■ Task to complete
Go through the listing and pick out each line with the word "none" in it.

■ Extracted data
● ● ● ●

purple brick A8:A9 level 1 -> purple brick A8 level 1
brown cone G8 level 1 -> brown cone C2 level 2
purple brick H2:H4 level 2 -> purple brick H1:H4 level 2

● ● ● ●

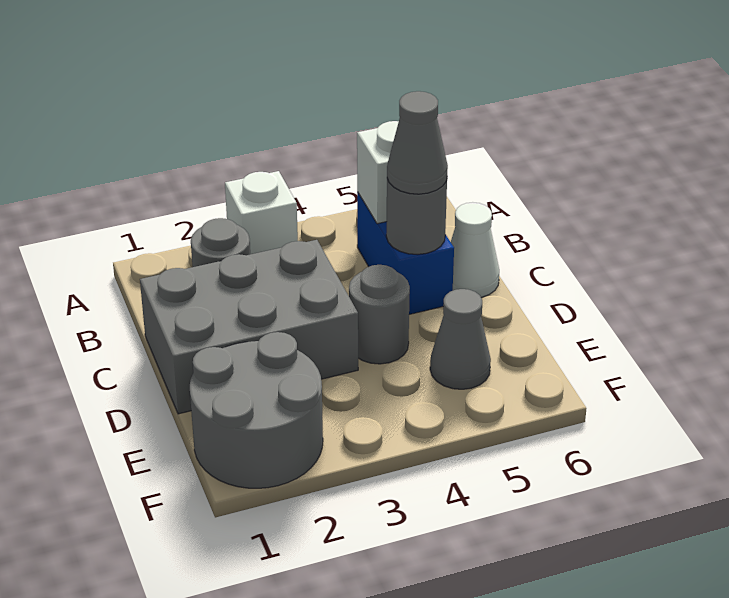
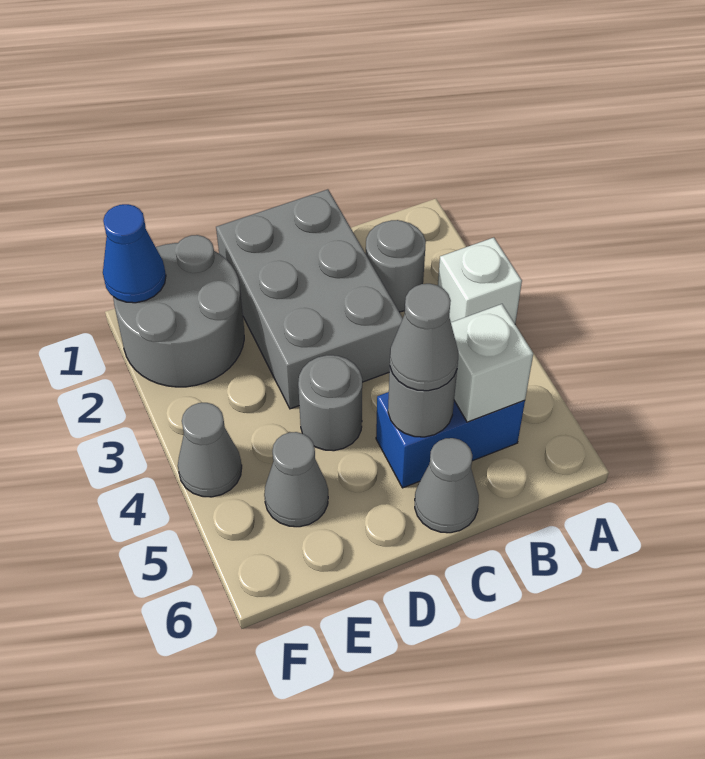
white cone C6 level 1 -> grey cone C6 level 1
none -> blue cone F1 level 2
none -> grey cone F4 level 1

● ● ● ●

■ Result
none -> blue cone F1 level 2
none -> grey cone F4 level 1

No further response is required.